TASK OBJECTIVE:
Repeat exactly the lines below that lie between the line with "BUZZER2 pin IO: D3 -> D5" and the line with "TFT1 pin SDI: D4 -> D8", counting both of those lines as part of the answer.
BEGIN RECORDS FOR THIS EXERCISE
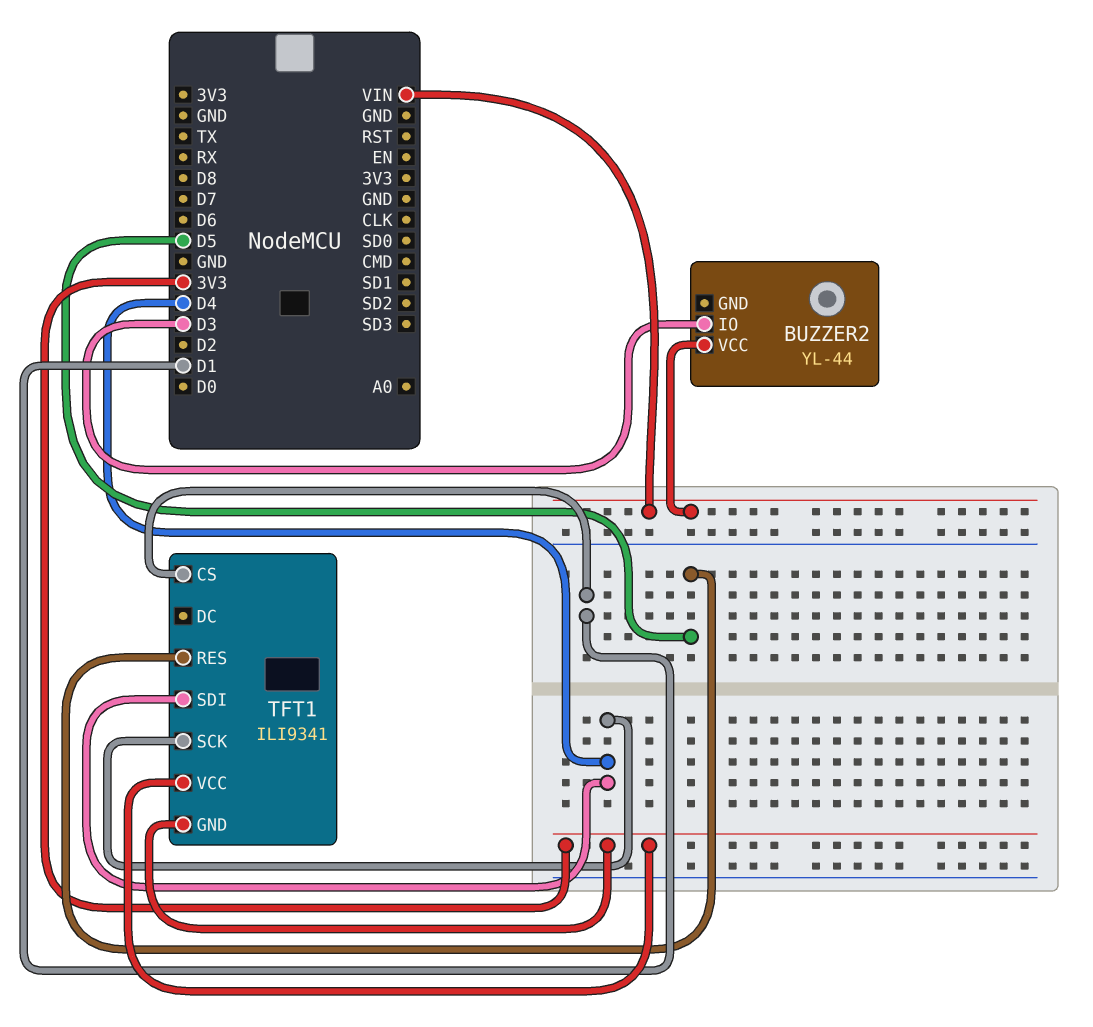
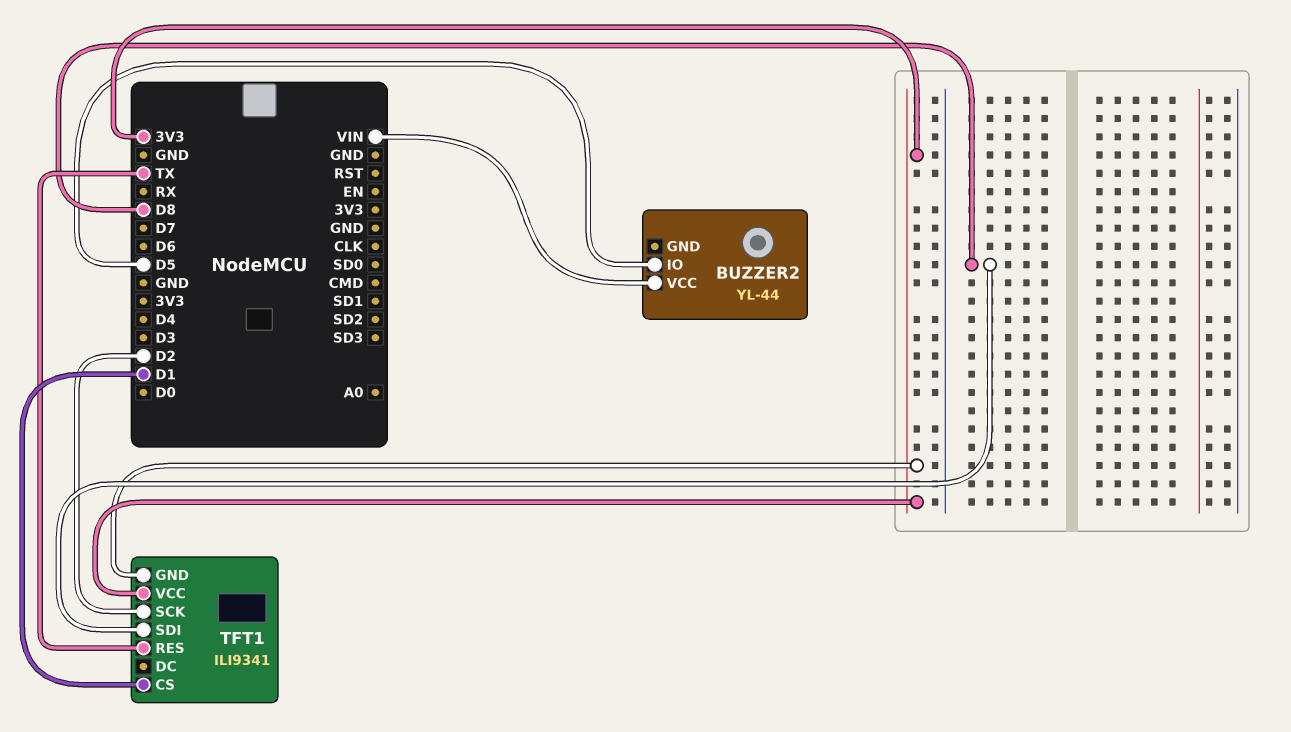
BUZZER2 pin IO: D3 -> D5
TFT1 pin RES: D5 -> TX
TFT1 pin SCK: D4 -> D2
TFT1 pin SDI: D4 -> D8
END RECORDS FOR THIS EXERCISE
BEGIN RECORDS FOR THIS EXERCISE
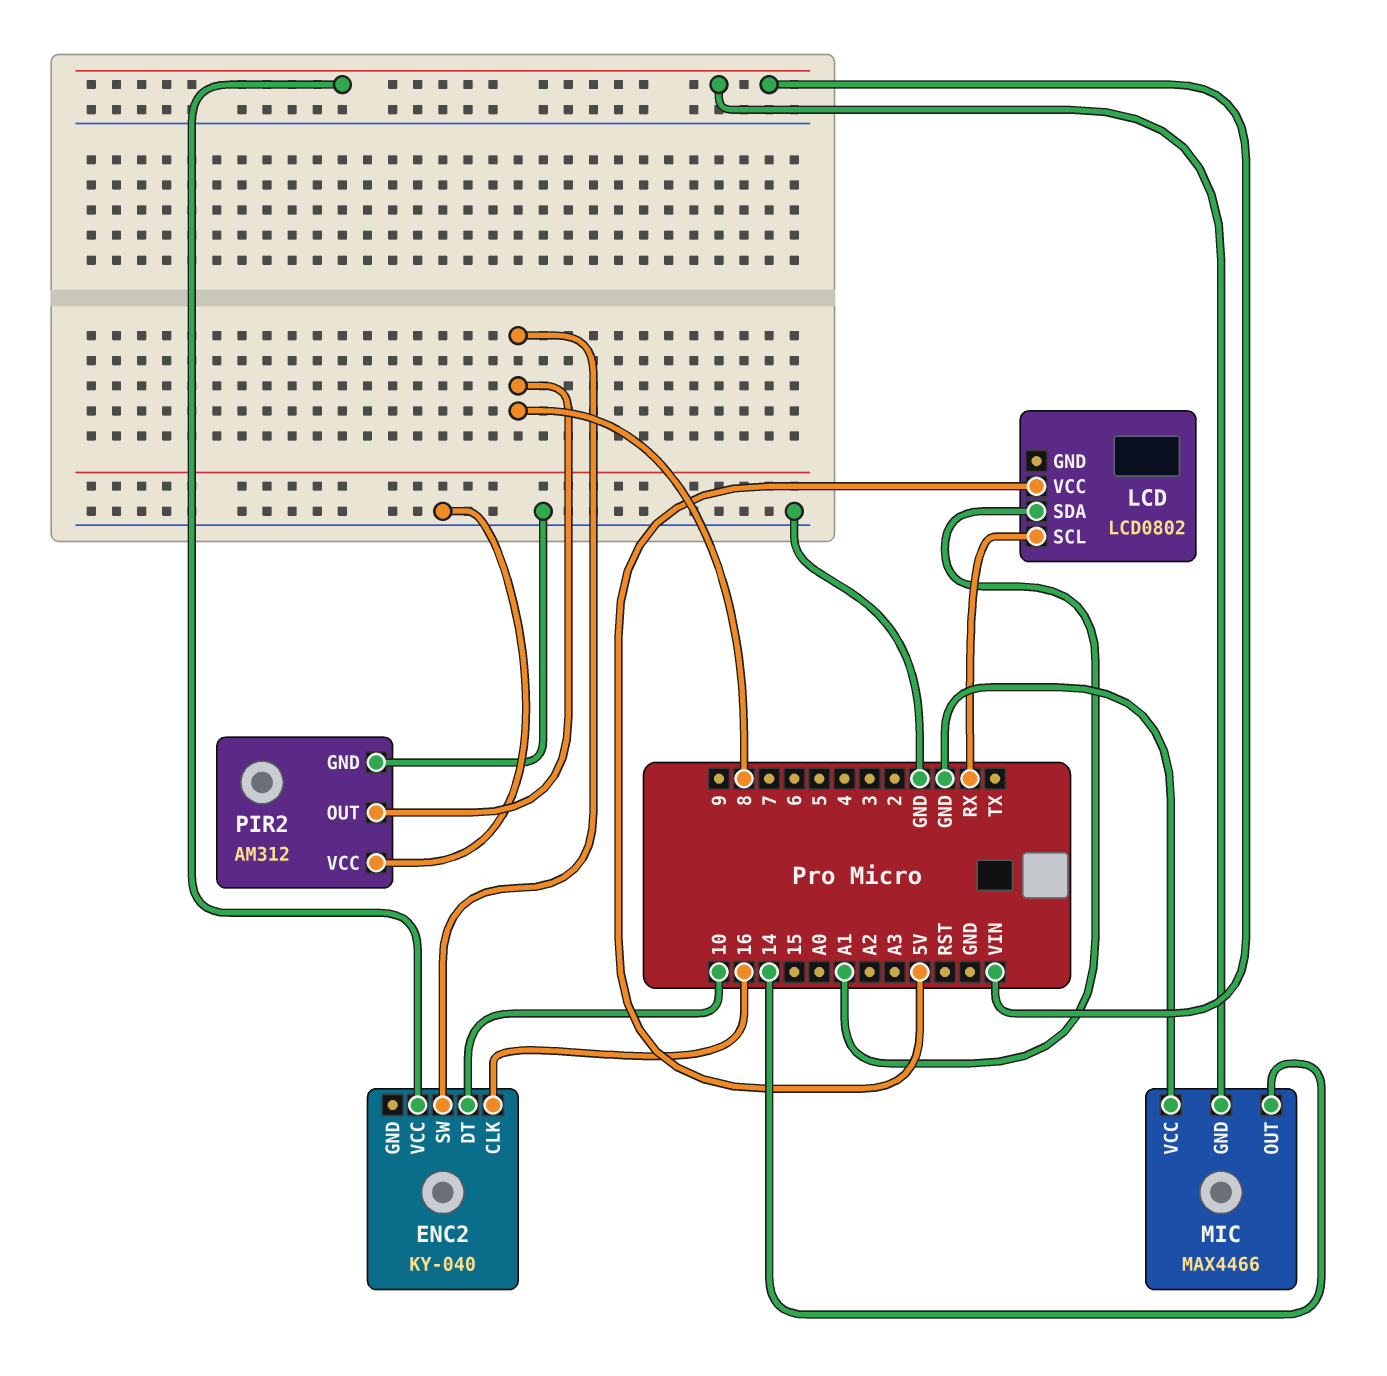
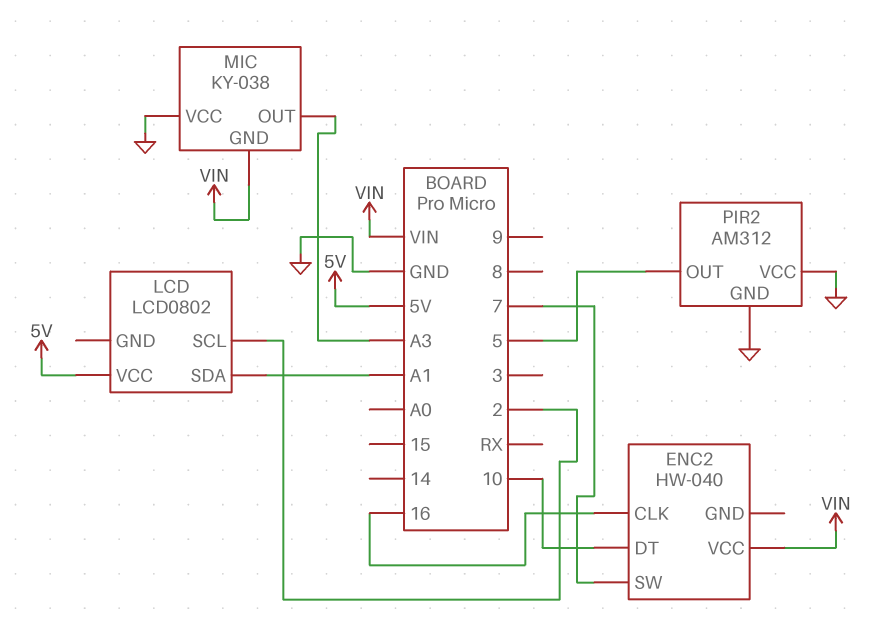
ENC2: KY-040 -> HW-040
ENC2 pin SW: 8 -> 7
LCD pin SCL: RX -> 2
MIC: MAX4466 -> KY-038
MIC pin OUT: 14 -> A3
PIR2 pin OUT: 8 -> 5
END RECORDS FOR THIS EXERCISE
BEGIN RECORDS FOR THIS EXERCISE
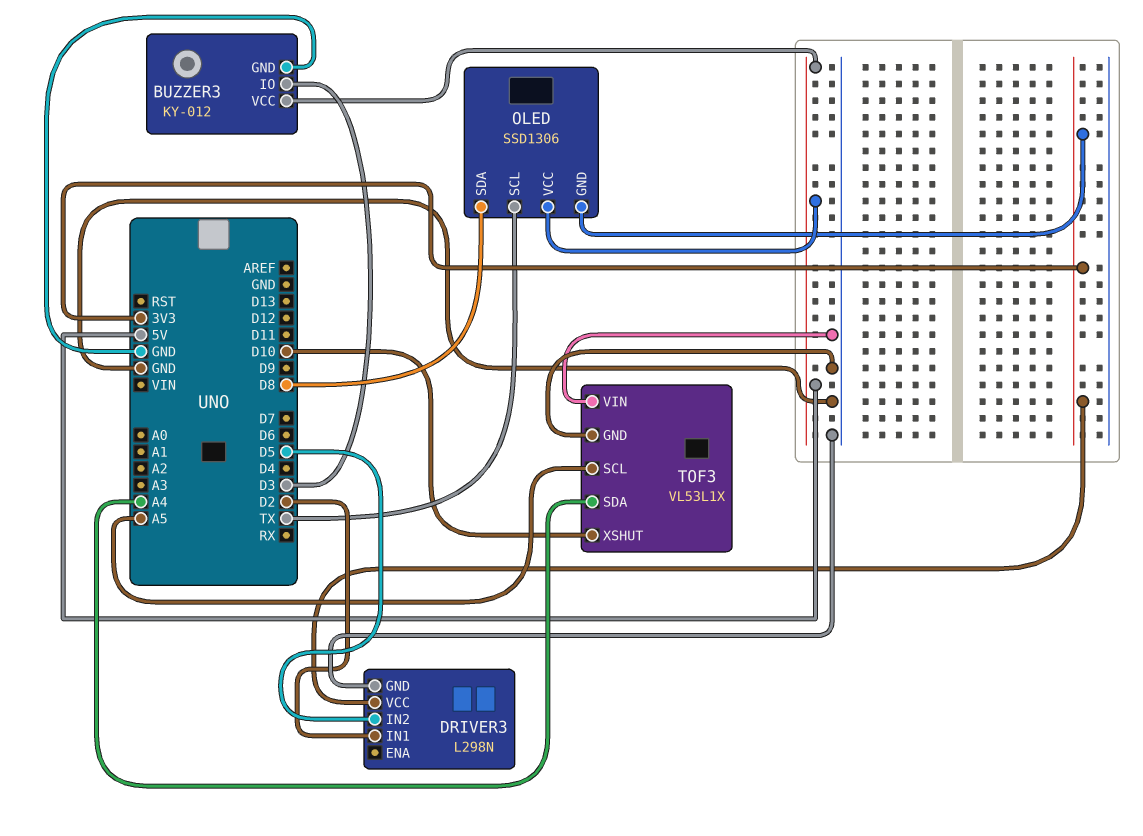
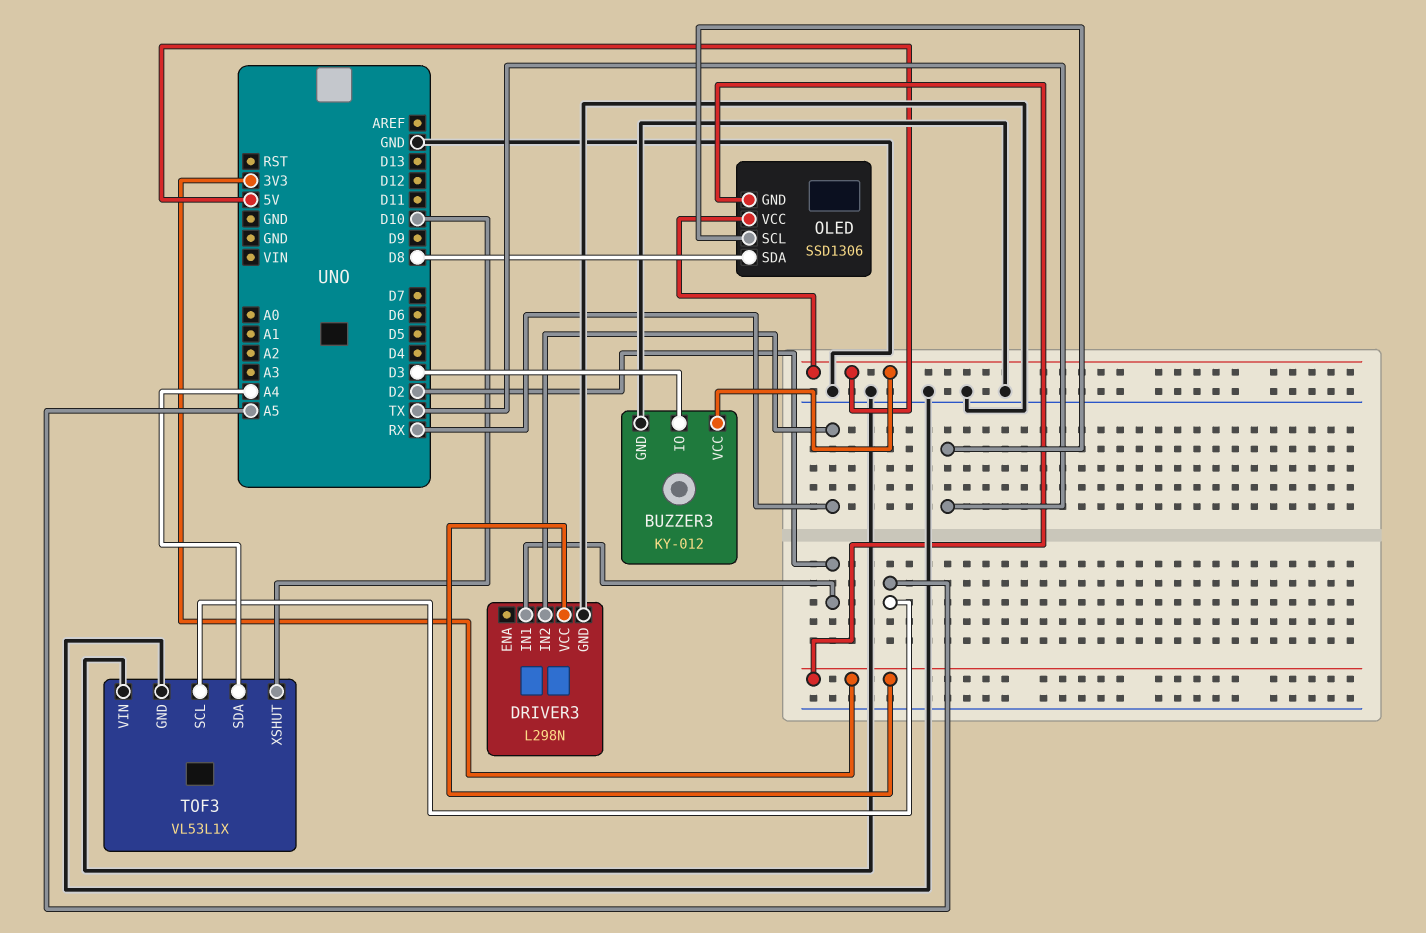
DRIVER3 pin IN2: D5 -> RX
END RECORDS FOR THIS EXERCISE
OUTPUT OF THE TASK:
BUZZER2 pin IO: D3 -> D5
TFT1 pin RES: D5 -> TX
TFT1 pin SCK: D4 -> D2
TFT1 pin SDI: D4 -> D8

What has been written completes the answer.